(Problem) Go through the data line by line. Copy each one holding the string "NMOS".

(Listed records)
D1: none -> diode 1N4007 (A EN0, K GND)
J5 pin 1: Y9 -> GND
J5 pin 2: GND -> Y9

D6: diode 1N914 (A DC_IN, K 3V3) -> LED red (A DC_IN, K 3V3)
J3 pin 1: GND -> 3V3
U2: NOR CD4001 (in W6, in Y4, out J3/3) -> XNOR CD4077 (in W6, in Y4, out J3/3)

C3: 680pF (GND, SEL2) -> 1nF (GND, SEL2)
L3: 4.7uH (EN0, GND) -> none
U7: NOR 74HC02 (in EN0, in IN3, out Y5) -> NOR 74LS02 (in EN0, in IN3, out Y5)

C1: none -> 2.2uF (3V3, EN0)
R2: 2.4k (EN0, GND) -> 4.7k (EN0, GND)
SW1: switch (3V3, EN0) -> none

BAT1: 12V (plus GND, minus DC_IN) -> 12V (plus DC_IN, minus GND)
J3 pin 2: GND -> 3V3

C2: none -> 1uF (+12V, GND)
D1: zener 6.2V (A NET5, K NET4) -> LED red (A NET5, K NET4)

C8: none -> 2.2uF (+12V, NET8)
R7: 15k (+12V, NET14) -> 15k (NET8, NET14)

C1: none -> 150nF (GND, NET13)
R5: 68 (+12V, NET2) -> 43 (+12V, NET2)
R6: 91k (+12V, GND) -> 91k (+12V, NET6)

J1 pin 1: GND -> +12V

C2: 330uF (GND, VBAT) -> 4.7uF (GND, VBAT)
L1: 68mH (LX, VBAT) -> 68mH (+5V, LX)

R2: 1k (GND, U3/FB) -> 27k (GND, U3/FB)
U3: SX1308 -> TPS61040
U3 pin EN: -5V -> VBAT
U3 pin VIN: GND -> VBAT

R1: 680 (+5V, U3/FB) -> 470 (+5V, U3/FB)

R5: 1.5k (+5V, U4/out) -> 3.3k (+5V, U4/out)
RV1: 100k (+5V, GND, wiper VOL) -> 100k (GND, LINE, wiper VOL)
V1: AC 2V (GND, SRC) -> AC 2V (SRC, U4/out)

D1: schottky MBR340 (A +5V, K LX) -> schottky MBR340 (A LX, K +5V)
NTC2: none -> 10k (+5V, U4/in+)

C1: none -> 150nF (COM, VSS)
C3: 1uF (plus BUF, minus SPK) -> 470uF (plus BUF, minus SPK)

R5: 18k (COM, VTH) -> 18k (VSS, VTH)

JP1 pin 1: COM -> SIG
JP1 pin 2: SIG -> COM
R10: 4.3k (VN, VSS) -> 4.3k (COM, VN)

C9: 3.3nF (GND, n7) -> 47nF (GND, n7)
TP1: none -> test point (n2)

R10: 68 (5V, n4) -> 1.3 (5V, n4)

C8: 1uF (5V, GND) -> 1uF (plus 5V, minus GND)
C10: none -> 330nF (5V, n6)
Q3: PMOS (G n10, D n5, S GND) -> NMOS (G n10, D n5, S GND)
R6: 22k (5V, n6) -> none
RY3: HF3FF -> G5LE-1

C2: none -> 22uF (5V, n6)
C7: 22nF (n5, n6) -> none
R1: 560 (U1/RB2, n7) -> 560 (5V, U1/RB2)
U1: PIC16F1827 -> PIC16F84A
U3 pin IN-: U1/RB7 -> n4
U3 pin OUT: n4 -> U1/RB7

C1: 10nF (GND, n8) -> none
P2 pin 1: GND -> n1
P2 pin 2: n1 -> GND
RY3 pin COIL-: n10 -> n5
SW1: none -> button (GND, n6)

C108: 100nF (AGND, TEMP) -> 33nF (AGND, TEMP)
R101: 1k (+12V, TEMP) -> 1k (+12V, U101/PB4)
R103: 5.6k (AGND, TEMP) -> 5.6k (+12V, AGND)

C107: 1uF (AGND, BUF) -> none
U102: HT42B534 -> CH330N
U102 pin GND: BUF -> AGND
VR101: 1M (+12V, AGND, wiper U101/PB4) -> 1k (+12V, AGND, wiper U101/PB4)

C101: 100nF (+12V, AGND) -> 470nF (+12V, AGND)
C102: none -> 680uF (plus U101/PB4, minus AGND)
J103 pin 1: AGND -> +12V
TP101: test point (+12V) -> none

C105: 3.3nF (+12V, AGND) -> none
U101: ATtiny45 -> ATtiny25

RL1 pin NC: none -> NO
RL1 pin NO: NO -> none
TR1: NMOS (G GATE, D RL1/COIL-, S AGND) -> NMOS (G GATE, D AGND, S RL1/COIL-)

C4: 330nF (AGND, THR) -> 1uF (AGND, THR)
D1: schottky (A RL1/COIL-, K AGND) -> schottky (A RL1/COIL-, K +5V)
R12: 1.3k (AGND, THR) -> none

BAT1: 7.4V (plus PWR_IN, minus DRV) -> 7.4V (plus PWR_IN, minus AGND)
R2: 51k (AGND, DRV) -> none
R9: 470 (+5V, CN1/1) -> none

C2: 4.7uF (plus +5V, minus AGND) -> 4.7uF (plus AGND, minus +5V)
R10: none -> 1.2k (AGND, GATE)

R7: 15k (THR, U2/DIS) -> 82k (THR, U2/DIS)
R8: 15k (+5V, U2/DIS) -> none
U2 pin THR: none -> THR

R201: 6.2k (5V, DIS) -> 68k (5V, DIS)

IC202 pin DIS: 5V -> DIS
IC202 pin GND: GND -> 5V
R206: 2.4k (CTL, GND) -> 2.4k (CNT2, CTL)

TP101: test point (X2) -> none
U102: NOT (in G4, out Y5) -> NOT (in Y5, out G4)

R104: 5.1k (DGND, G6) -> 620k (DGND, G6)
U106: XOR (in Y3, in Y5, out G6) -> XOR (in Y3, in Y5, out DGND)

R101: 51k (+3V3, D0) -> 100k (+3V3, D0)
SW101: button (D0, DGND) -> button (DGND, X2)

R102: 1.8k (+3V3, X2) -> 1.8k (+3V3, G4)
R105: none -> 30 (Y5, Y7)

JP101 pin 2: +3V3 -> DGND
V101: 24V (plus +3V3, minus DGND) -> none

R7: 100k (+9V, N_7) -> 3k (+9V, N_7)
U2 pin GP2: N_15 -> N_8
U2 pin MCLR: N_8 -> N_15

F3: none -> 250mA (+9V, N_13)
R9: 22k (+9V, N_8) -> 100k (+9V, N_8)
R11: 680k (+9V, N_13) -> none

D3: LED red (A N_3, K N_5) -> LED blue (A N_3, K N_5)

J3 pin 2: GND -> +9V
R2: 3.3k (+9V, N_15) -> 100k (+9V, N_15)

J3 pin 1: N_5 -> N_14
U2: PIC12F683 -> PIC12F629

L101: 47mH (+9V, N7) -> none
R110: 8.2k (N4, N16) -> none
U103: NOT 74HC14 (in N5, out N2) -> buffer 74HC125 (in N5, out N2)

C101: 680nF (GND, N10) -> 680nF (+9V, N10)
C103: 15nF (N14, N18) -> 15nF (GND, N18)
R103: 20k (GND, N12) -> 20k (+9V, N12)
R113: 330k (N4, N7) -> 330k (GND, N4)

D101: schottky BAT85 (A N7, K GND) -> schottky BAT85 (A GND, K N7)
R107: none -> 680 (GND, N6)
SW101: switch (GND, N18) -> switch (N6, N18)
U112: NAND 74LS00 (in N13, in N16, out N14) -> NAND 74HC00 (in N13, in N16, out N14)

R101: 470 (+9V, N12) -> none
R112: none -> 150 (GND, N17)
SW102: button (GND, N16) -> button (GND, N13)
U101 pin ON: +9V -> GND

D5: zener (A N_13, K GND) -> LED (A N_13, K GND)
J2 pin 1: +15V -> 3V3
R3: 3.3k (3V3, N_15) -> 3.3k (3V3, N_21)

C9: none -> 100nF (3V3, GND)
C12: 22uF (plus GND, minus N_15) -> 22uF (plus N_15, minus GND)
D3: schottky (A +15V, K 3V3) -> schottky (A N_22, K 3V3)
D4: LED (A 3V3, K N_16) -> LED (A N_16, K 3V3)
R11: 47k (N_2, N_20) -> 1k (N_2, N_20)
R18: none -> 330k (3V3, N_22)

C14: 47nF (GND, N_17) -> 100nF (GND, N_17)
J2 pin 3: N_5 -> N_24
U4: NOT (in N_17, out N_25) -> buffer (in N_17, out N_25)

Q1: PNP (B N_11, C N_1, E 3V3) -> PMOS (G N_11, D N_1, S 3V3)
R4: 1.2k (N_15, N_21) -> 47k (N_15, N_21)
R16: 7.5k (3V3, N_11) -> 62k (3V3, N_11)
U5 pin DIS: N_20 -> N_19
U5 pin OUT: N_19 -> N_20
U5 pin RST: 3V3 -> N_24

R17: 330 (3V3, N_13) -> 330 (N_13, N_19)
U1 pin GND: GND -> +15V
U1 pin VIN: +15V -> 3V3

(Response to the exercise)
Q3: PMOS (G n10, D n5, S GND) -> NMOS (G n10, D n5, S GND)
TR1: NMOS (G GATE, D RL1/COIL-, S AGND) -> NMOS (G GATE, D AGND, S RL1/COIL-)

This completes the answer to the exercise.